• _Task details_
Keep only the lines of the data below that contain "pentagon", and copy them.

• _Entries provided_
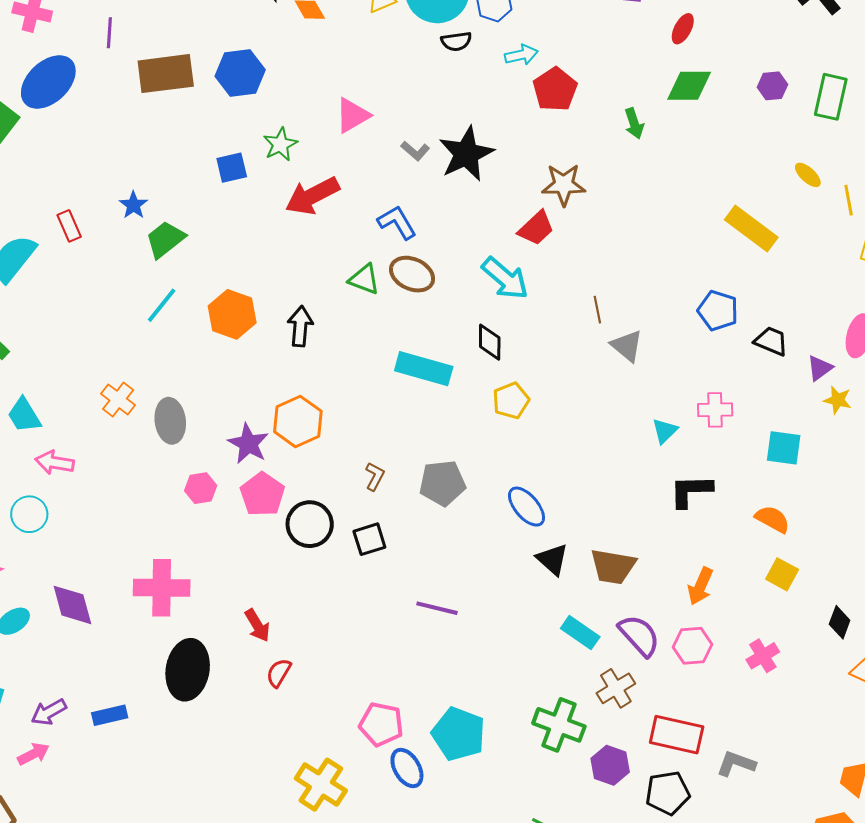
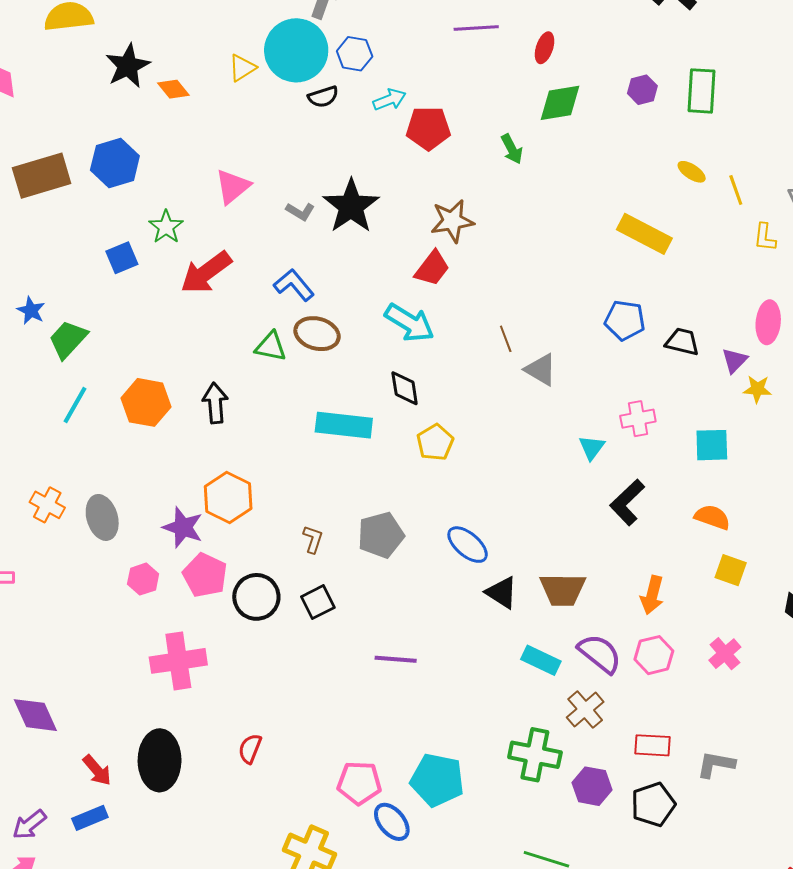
red pentagon: (555, 89) -> (428, 128), turned -30
black L-shape: (691, 491) -> (627, 502), turned -33
pink cross: (162, 588) -> (178, 661), moved
red arrow: (257, 625) -> (97, 770), moved
red rectangle: (677, 735) -> (653, 745), size x0.7

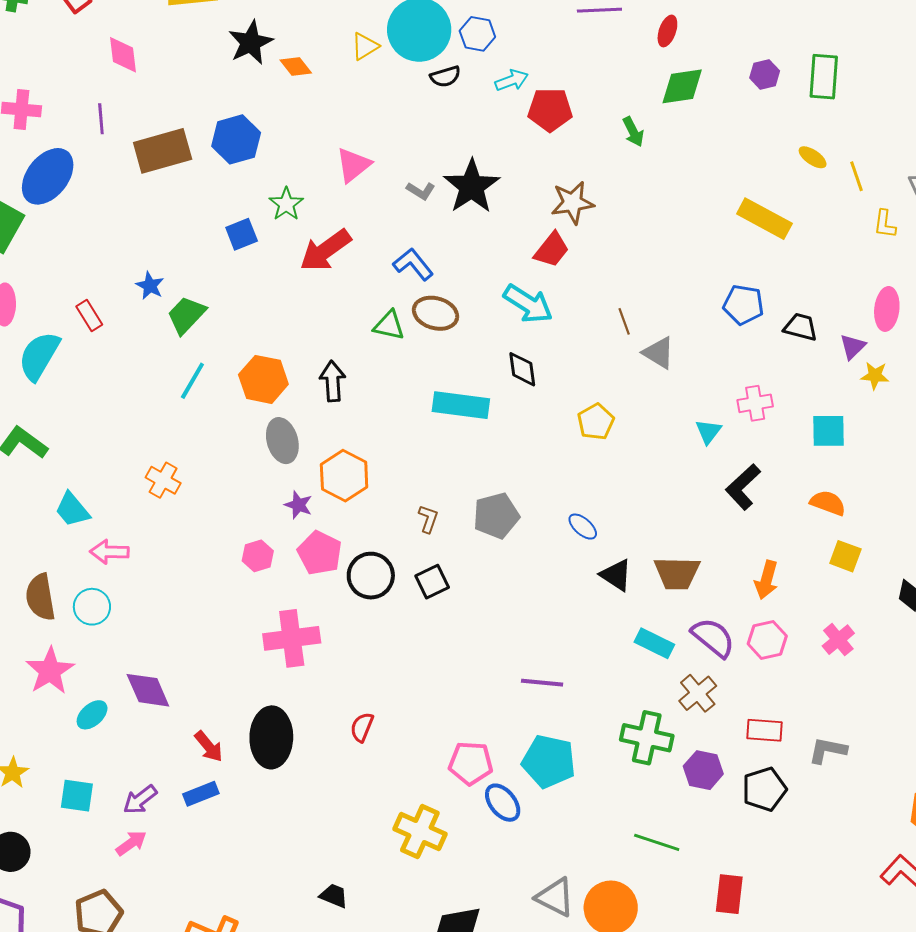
yellow pentagon: (435, 442) -> (596, 422), moved
gray ellipse: (102, 517) -> (282, 441), moved
purple star: (183, 527) -> (298, 505), size x0.7
blue ellipse: (468, 545) -> (583, 527), size x0.7
purple line: (396, 659) -> (542, 683), moved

• _Answer to this task_
red pentagon: (555, 89) -> (428, 128), turned -30
yellow pentagon: (435, 442) -> (596, 422), moved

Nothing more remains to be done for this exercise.